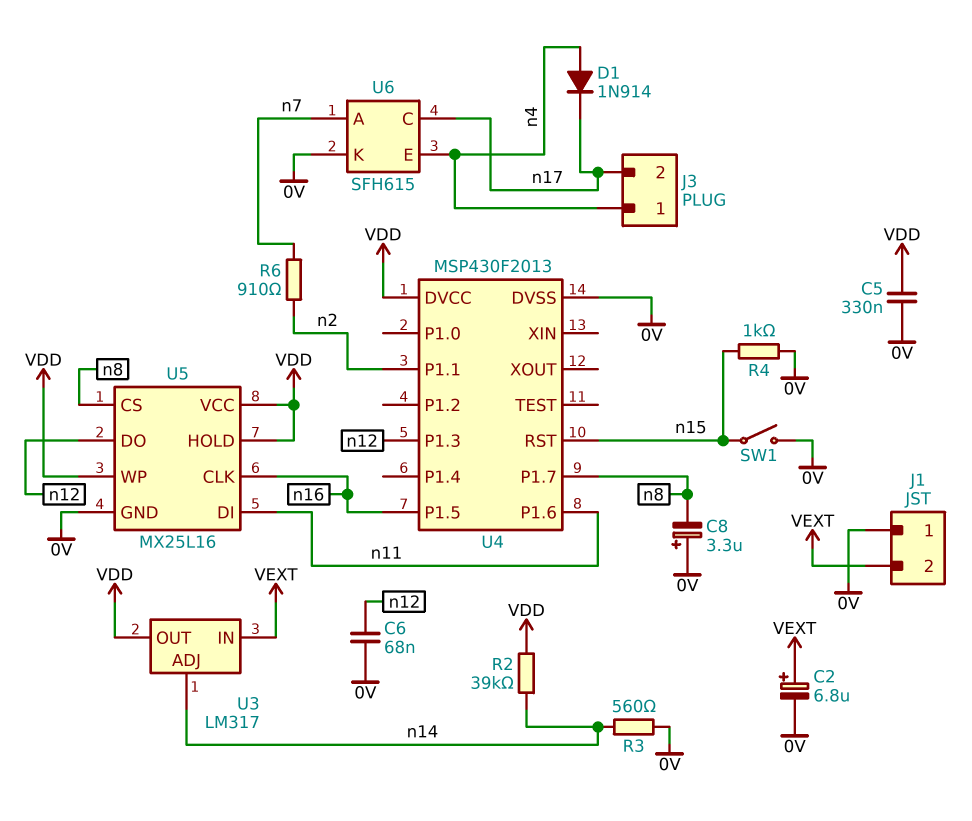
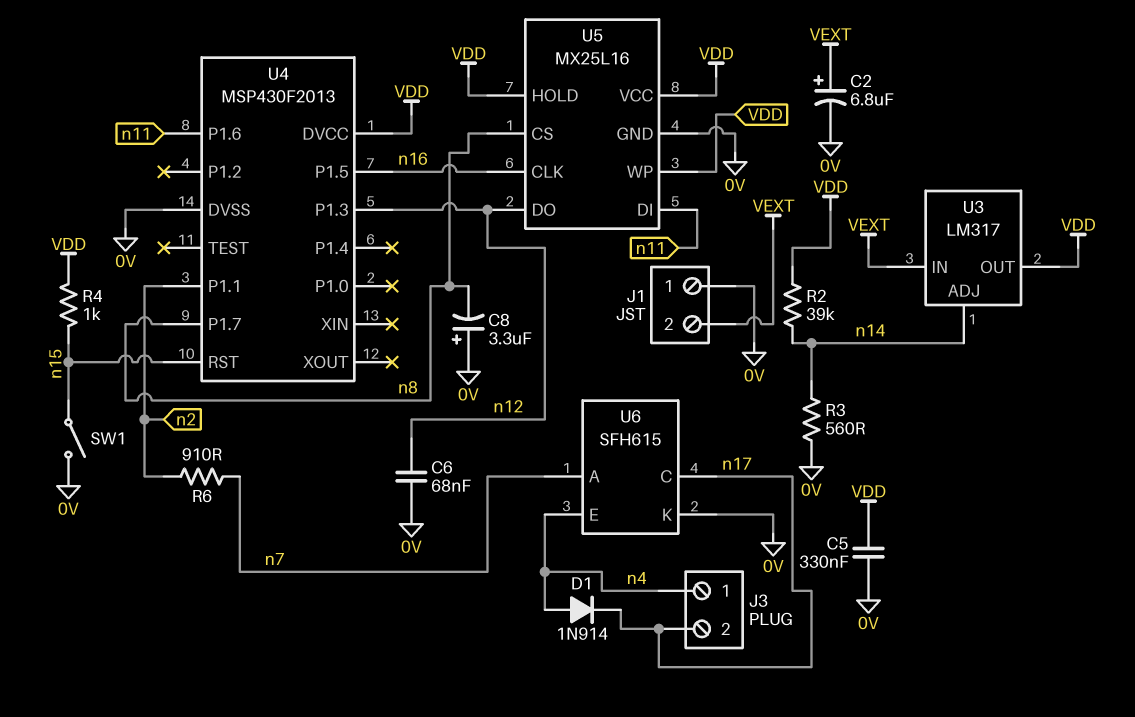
R4: 1k (0V, n15) -> 1k (VDD, n15)

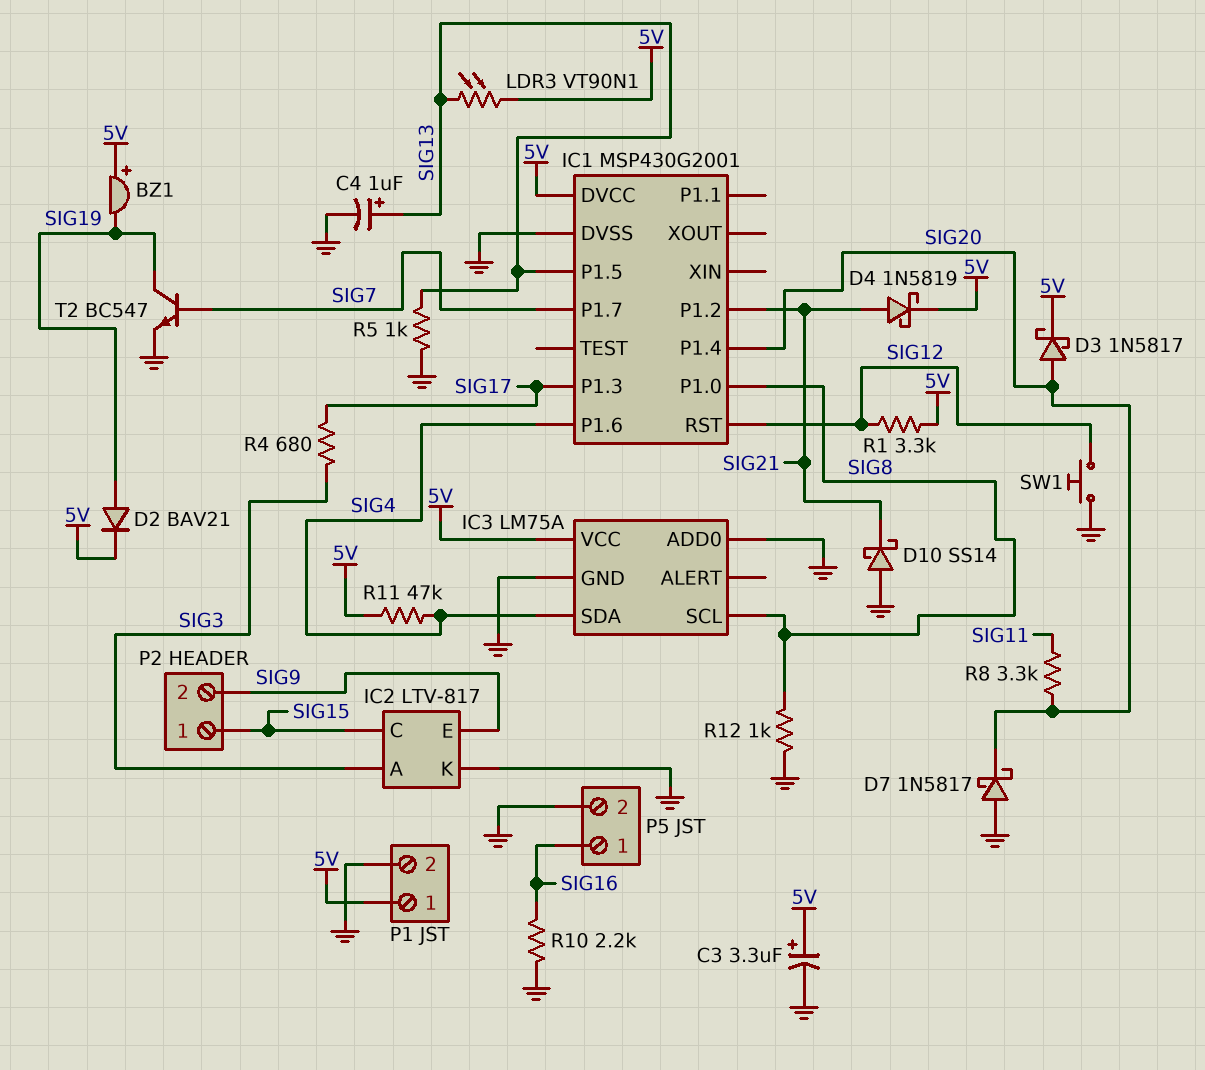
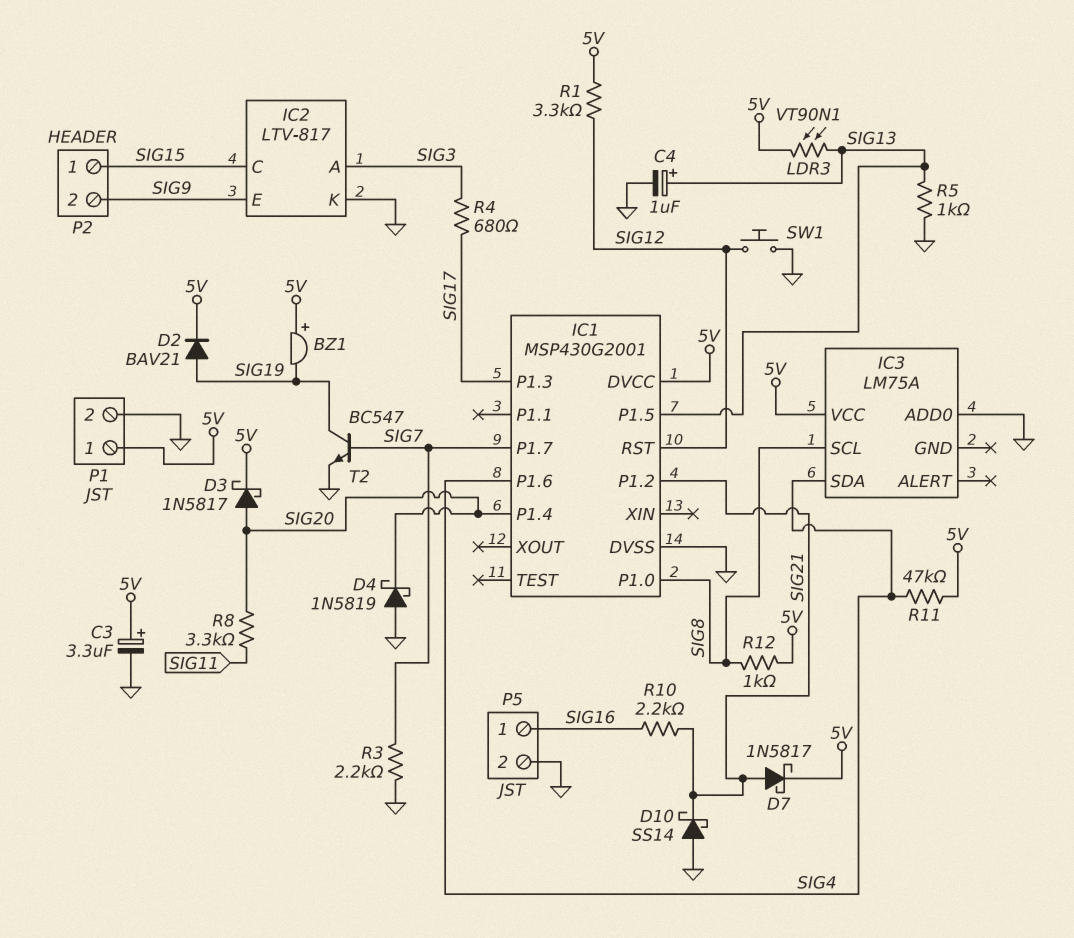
D4: schottky 1N5819 (A SIG21, K 5V) -> schottky 1N5819 (A GND, K SIG20)
D7: schottky 1N5817 (A GND, K SIG20) -> schottky 1N5817 (A SIG21, K 5V)
IC3 pin GND: GND -> none
R3: none -> 2.2k (GND, SIG7)
R10: 2.2k (GND, SIG16) -> 2.2k (SIG16, SIG21)
R12: 1k (GND, SIG8) -> 1k (5V, SIG8)

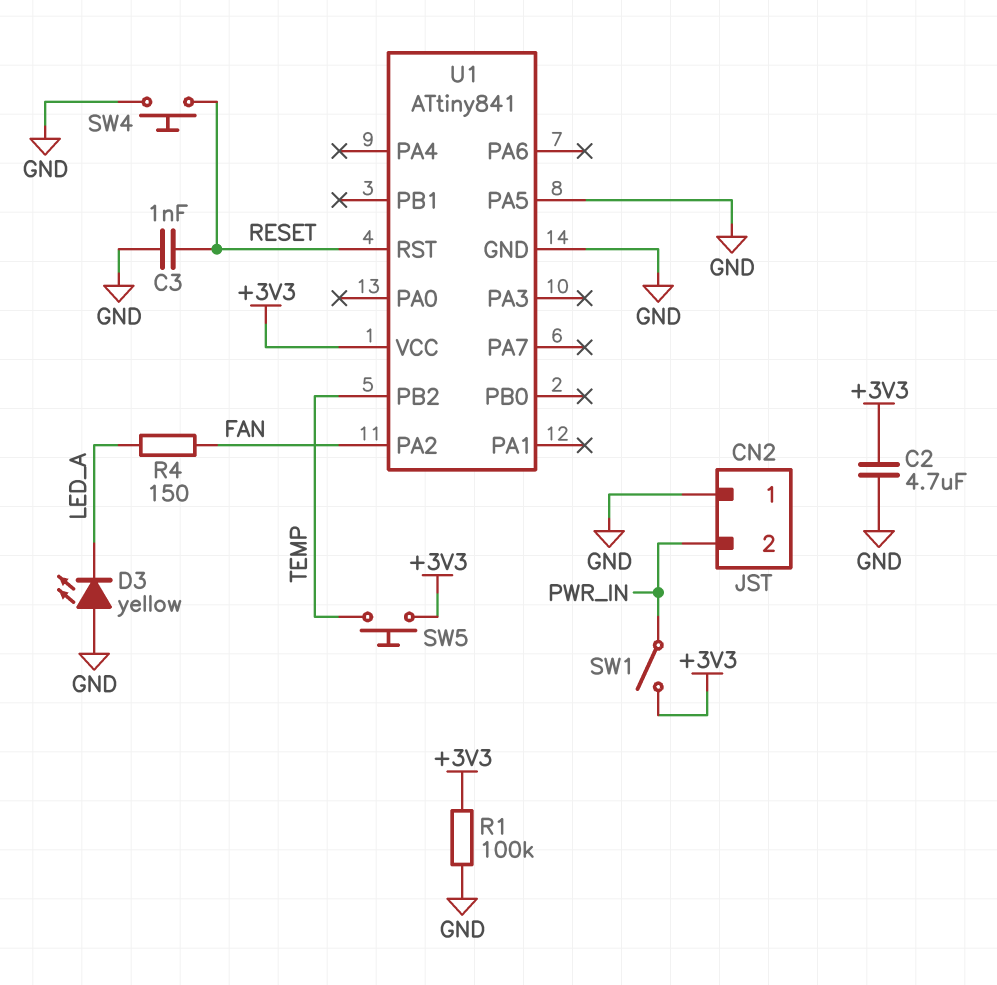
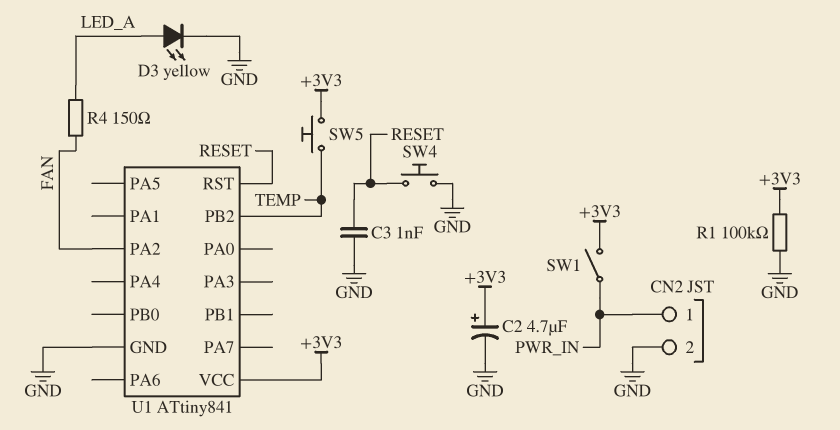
C2: 4.7uF (+3V3, GND) -> 4.7uF (plus +3V3, minus GND)
CN2 pin 1: GND -> PWR_IN
CN2 pin 2: PWR_IN -> GND
D3: LED yellow (A GND, K LED_A) -> LED yellow (A LED_A, K GND)
U1 pin PA5: GND -> none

#### [AIM OF THE TASK]
Only the lines from the one holding "C2: 4.7uF (+3V3, GND)" to the end of the material are wanted, each transcribed exactly.

#### [ANSWER FOR THE TASK]
C2: 4.7uF (+3V3, GND) -> 4.7uF (plus +3V3, minus GND)
CN2 pin 1: GND -> PWR_IN
CN2 pin 2: PWR_IN -> GND
D3: LED yellow (A GND, K LED_A) -> LED yellow (A LED_A, K GND)
U1 pin PA5: GND -> none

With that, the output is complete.